AVAILABLE DATA »
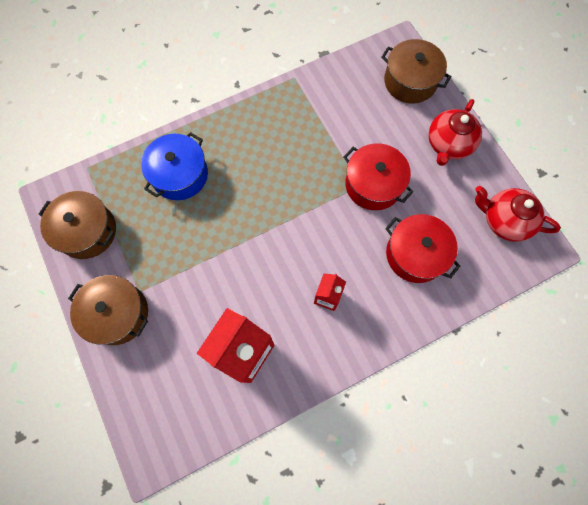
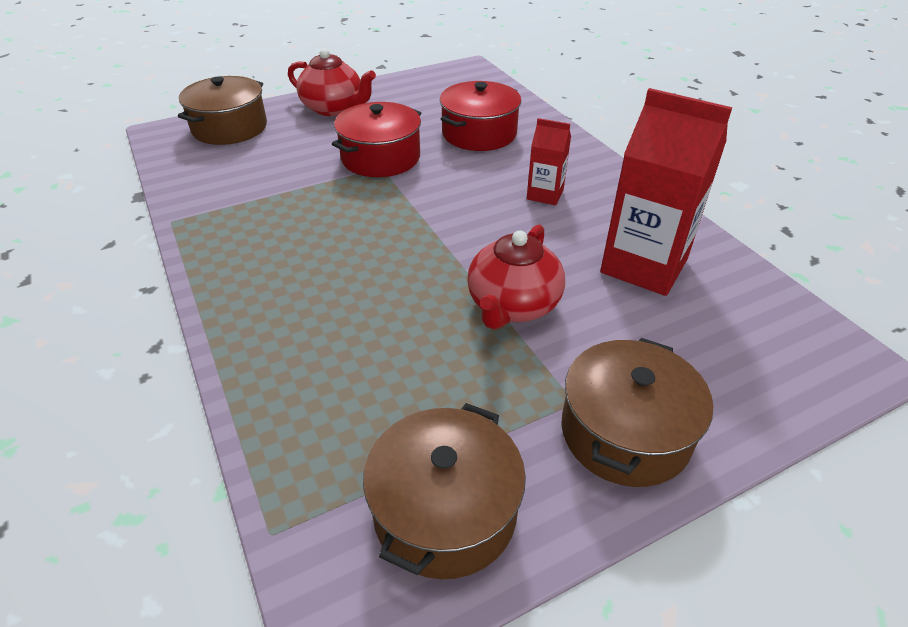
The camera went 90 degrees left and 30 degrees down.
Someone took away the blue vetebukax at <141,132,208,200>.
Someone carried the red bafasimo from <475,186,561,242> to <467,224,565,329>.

DIRECTIONS FOR THIS TASK » Find every line above that contains the word "Someone", and return each one.

TASK RESPONSE »
Someone took away the blue vetebukax at <141,132,208,200>.
Someone carried the red bafasimo from <475,186,561,242> to <467,224,565,329>.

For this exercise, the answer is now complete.